Working from the line that contains "Segment regions of" down to the last line below, repeat each line exactly.
▼
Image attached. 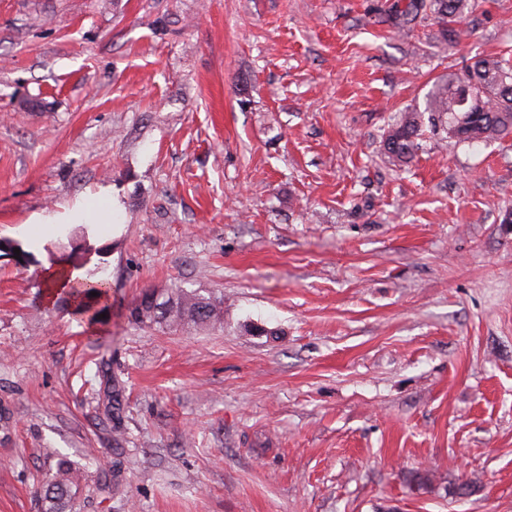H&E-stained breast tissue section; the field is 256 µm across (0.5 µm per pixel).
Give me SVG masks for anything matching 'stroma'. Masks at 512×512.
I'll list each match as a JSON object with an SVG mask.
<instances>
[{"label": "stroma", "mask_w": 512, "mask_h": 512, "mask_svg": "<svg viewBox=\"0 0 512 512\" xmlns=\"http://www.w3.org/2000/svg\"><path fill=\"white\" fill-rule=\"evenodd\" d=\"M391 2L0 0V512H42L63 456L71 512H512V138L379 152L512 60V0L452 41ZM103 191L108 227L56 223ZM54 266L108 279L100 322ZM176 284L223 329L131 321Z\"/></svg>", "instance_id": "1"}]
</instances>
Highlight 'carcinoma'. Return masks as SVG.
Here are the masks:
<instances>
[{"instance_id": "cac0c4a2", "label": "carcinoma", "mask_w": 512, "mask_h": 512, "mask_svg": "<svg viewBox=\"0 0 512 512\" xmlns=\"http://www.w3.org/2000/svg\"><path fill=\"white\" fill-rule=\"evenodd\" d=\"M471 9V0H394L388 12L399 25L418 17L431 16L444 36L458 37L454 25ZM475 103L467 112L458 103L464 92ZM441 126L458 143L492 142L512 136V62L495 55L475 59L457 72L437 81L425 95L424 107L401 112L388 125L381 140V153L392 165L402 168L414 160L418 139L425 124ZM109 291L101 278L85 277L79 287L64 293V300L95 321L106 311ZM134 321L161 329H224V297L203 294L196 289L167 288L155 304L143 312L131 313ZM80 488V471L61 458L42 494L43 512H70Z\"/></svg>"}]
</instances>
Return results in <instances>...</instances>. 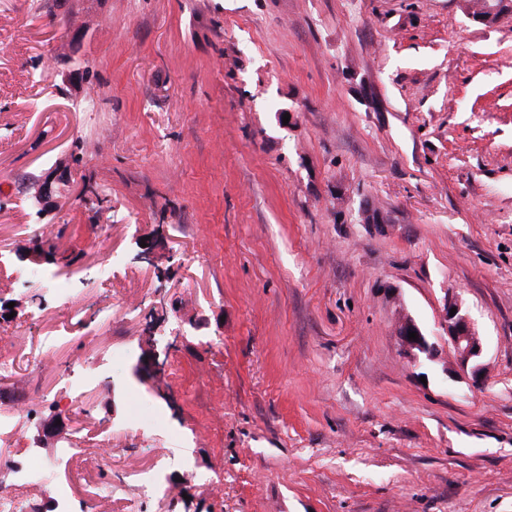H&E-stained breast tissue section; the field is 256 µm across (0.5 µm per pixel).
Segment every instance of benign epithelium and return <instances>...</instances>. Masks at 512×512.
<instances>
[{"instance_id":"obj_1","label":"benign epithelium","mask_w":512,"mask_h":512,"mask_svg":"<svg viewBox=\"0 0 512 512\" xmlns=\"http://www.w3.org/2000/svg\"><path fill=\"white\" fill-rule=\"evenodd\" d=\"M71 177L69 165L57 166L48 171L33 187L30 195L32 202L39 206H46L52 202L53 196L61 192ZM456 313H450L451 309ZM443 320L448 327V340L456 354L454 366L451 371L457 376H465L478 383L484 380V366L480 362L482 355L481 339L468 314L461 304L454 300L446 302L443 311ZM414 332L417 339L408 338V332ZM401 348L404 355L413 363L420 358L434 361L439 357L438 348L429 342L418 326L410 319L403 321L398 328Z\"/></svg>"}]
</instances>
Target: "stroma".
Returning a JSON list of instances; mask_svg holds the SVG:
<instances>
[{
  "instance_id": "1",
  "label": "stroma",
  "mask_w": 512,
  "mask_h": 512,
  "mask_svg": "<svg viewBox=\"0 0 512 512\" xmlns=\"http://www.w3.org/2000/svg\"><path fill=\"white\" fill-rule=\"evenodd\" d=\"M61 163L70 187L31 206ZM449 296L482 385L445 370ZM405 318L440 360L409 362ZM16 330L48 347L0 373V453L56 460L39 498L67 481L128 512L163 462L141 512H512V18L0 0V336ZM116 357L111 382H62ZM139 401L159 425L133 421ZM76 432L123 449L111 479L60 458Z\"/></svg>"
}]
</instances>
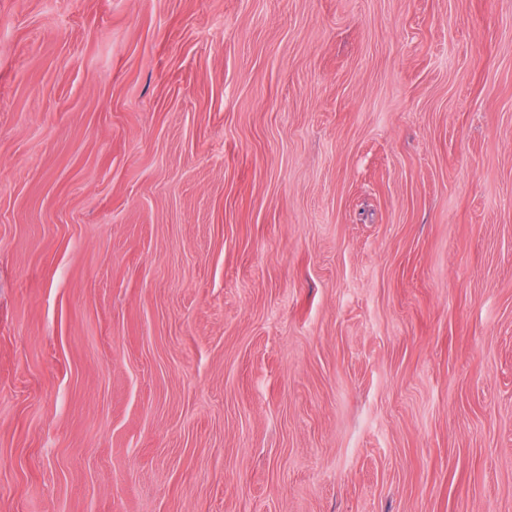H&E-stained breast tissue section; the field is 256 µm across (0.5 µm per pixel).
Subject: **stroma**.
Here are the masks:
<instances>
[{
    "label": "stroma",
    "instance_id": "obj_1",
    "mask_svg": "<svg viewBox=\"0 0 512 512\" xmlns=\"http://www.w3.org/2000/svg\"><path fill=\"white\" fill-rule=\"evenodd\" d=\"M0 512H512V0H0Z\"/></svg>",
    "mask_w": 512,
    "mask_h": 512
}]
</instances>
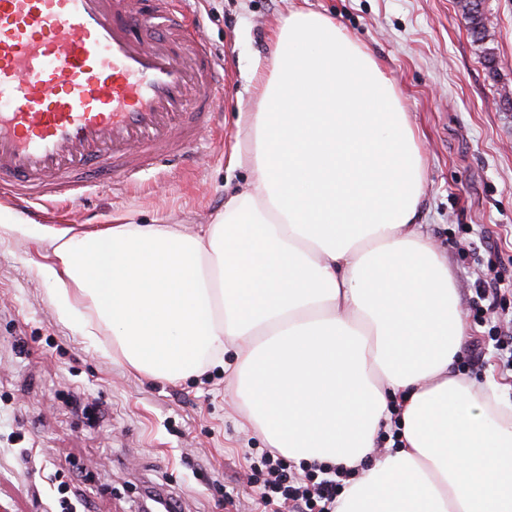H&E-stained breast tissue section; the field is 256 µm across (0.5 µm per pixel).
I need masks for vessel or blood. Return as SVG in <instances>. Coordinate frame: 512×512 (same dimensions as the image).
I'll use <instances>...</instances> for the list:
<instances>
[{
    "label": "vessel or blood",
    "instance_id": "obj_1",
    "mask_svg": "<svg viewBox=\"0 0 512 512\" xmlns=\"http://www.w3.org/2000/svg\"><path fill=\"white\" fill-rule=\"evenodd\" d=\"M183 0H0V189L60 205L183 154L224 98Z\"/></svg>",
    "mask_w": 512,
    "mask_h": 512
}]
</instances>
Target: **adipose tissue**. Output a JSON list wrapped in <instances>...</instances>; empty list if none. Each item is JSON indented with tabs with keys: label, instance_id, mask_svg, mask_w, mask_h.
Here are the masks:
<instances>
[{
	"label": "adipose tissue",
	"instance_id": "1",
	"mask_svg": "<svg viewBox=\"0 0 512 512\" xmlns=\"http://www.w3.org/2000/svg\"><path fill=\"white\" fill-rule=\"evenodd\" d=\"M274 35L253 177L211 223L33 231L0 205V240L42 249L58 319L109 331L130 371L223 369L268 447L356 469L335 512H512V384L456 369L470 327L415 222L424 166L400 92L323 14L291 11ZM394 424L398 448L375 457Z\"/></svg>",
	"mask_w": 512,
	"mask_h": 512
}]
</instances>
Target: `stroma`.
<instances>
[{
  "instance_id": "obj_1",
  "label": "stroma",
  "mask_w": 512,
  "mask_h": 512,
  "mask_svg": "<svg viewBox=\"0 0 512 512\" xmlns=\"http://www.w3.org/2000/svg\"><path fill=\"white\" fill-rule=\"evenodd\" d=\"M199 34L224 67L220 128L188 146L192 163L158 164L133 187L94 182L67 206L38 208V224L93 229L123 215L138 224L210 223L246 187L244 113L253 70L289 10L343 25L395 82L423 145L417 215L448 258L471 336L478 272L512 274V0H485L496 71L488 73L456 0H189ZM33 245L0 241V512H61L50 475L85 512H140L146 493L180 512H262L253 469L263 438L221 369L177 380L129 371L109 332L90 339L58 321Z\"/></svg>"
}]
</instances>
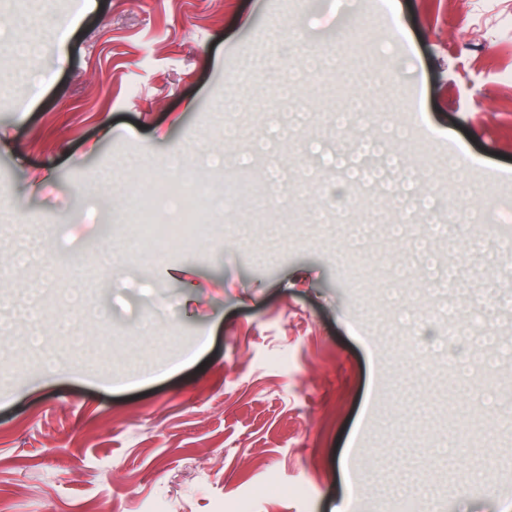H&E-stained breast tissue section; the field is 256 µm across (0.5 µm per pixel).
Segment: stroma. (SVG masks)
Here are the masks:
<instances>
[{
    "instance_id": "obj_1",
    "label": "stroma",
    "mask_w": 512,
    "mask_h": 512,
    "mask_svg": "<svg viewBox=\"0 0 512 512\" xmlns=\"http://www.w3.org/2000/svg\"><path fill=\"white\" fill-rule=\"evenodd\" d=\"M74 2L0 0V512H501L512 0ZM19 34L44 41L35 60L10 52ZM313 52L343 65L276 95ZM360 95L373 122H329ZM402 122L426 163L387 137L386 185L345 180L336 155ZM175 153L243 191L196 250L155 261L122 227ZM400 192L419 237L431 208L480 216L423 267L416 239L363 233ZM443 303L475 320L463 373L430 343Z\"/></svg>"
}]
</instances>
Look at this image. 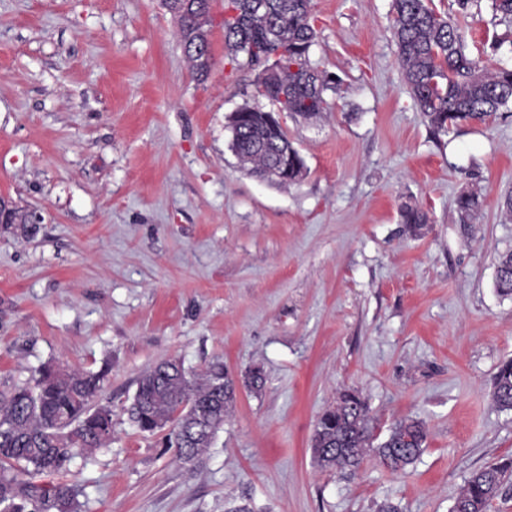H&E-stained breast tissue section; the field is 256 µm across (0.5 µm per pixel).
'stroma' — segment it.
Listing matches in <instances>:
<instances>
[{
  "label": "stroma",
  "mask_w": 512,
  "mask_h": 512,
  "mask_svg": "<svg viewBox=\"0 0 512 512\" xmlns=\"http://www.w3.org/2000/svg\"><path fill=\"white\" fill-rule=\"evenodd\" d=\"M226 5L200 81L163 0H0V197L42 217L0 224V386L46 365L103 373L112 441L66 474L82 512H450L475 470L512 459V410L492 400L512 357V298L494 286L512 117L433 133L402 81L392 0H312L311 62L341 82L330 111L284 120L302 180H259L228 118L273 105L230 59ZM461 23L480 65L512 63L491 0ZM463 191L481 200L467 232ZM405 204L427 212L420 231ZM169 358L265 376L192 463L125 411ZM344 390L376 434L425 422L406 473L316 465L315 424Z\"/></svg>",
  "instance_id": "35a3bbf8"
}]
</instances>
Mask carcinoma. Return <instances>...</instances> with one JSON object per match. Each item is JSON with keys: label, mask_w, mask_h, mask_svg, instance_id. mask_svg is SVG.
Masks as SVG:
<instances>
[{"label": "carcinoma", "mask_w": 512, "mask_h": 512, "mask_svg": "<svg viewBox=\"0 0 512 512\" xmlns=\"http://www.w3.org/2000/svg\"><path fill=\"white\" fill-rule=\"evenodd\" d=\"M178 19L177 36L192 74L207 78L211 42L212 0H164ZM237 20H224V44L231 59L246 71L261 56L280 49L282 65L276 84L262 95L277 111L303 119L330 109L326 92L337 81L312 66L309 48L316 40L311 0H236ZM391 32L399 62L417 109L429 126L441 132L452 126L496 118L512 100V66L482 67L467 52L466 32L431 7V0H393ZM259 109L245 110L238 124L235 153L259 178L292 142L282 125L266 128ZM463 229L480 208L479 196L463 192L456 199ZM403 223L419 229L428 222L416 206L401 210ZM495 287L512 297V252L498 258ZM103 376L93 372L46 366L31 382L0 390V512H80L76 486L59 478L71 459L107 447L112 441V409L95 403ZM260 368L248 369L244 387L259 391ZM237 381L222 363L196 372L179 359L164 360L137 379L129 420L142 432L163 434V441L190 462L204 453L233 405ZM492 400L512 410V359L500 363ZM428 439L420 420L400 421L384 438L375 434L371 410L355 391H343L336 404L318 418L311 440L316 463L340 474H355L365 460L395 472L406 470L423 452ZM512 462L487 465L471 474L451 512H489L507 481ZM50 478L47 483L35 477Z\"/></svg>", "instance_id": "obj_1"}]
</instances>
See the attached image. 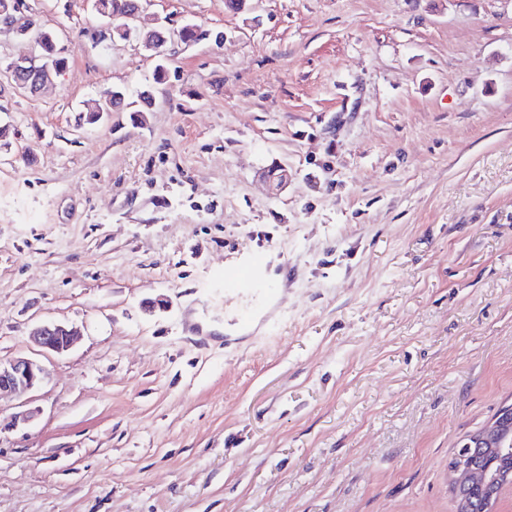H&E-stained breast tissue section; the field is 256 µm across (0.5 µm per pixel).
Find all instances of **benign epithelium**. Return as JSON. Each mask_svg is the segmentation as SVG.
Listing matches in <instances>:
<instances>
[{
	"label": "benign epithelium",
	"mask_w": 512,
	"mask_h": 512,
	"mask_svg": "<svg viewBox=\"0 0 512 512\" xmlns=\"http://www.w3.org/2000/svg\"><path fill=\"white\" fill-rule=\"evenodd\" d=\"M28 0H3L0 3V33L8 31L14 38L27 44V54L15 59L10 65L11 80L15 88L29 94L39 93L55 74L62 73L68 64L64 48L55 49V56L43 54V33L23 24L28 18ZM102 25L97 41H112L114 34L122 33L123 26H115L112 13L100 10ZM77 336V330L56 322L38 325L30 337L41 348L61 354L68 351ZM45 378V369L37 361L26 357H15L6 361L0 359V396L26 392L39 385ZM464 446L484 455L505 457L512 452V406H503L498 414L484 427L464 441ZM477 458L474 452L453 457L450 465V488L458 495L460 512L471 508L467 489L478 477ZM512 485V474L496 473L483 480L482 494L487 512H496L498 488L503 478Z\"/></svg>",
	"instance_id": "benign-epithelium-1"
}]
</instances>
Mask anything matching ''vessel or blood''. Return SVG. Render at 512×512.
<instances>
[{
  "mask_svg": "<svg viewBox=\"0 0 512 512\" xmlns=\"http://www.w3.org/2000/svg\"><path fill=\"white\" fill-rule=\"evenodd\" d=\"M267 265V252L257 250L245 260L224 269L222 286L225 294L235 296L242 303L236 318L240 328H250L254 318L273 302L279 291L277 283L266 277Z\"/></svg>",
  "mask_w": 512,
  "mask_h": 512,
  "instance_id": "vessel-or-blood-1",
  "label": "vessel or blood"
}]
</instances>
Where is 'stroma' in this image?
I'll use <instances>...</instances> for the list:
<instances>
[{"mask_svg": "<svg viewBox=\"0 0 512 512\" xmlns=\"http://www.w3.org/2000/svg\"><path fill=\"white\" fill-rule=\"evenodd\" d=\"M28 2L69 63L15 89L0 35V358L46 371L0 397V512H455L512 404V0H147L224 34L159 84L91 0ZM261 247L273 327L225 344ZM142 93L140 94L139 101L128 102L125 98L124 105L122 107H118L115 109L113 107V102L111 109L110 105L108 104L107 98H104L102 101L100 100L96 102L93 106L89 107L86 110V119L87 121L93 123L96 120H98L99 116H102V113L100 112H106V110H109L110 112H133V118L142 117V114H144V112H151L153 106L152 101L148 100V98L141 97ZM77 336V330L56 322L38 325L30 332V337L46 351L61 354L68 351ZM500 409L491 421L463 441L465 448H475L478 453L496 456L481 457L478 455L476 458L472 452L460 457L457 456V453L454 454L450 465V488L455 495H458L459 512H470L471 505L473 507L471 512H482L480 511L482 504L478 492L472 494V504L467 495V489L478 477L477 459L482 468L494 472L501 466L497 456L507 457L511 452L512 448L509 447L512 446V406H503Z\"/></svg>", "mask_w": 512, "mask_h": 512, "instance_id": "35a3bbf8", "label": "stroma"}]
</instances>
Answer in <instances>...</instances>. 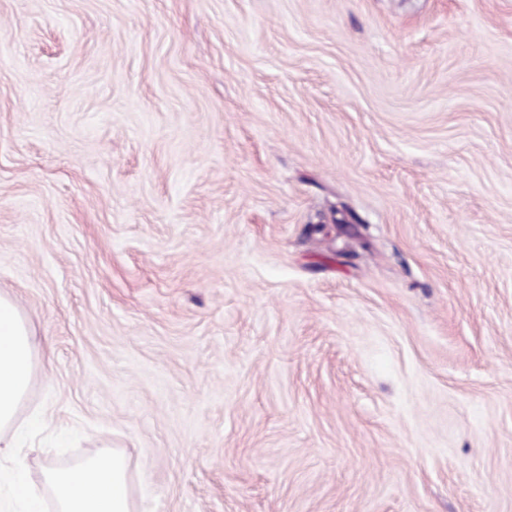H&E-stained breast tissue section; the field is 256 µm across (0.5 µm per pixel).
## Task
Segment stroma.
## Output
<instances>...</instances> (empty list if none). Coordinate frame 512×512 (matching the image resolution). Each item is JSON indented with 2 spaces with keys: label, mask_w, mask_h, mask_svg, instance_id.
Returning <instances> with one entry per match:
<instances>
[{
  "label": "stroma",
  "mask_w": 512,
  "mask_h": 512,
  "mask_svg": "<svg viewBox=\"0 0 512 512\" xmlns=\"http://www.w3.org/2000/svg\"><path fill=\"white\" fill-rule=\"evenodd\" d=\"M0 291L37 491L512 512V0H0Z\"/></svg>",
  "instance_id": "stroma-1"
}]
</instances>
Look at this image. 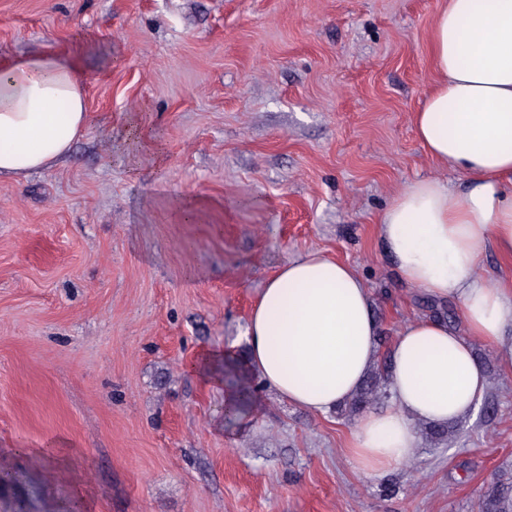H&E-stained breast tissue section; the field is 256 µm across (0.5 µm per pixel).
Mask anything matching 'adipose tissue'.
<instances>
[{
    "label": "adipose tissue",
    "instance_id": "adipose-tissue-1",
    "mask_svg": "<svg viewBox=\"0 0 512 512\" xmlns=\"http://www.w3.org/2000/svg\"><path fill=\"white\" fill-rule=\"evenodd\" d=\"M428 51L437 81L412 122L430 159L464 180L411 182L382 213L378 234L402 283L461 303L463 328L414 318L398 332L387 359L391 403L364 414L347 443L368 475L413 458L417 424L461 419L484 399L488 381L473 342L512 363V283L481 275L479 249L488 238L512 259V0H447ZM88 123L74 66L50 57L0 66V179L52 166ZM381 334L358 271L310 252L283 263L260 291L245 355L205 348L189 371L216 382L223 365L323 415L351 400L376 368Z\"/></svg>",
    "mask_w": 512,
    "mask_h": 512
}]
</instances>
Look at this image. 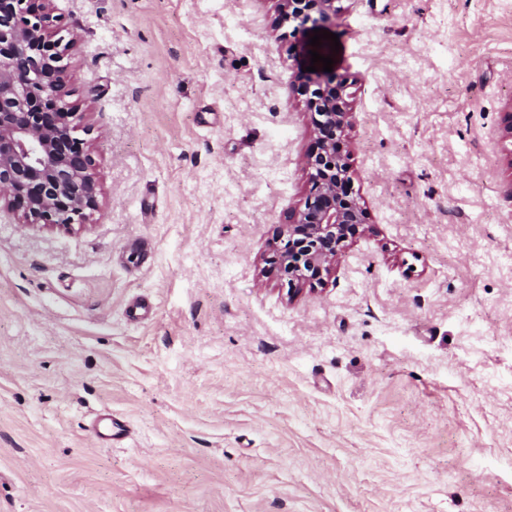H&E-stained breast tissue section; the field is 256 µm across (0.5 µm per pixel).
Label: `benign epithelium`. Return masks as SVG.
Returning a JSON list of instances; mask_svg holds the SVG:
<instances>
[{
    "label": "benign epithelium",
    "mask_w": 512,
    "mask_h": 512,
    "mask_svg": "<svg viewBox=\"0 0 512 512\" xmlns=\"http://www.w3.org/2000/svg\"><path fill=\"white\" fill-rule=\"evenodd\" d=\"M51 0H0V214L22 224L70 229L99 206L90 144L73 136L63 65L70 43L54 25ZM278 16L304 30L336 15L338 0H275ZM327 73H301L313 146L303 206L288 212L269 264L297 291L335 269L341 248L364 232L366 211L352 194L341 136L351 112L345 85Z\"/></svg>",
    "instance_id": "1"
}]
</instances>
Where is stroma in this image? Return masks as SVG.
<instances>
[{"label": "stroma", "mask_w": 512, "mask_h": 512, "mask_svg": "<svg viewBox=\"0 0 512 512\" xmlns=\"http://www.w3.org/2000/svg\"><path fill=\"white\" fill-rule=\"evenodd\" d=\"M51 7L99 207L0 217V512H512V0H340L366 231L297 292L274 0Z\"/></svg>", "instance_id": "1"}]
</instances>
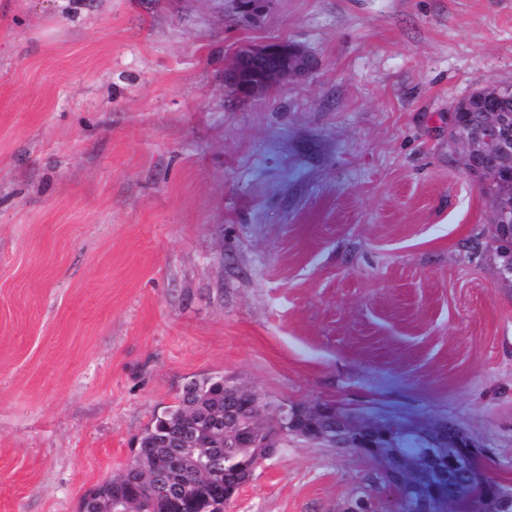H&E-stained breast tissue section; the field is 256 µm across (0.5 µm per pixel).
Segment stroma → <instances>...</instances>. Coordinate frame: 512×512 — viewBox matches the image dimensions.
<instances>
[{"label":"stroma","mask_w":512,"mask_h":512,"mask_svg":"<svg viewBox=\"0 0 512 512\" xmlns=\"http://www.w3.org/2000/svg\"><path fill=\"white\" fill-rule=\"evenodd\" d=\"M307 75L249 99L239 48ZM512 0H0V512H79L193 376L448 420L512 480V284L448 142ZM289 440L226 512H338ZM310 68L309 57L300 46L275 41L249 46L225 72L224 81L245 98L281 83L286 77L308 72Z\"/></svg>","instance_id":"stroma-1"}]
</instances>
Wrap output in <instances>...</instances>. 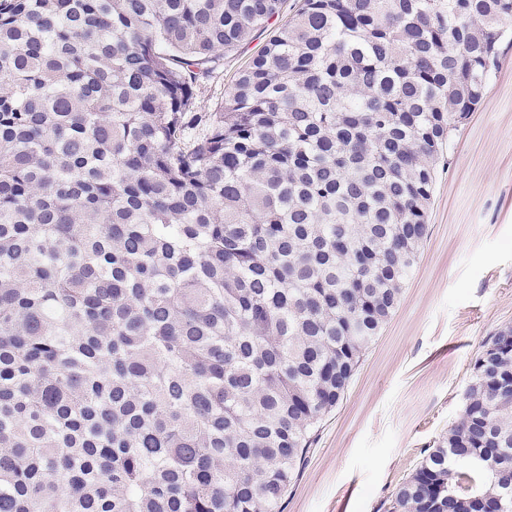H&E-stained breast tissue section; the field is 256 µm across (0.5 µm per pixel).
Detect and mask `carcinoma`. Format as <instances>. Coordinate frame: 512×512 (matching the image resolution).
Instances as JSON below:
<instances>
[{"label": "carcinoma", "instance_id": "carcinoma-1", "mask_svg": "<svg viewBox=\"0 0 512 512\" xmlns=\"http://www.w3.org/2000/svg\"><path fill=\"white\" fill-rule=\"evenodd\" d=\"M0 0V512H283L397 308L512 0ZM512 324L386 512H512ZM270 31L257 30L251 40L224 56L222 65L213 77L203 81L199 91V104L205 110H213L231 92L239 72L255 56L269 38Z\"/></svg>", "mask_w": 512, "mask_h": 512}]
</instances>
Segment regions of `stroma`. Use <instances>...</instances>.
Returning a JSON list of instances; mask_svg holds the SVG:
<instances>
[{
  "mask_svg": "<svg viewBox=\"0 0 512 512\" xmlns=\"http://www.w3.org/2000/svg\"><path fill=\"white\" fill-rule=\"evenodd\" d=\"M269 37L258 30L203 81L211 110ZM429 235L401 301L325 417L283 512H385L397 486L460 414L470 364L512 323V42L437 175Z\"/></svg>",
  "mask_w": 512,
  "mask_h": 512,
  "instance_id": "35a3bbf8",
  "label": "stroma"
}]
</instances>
▲
• **Exercise response**
Segment regions of `stroma`. Use <instances>...</instances>.
Returning a JSON list of instances; mask_svg holds the SVG:
<instances>
[{
  "mask_svg": "<svg viewBox=\"0 0 512 512\" xmlns=\"http://www.w3.org/2000/svg\"><path fill=\"white\" fill-rule=\"evenodd\" d=\"M269 37L258 30L203 81L211 110ZM429 235L401 301L325 417L283 512H385L397 486L460 414L470 364L512 323V42L437 175Z\"/></svg>",
  "mask_w": 512,
  "mask_h": 512,
  "instance_id": "35a3bbf8",
  "label": "stroma"
}]
</instances>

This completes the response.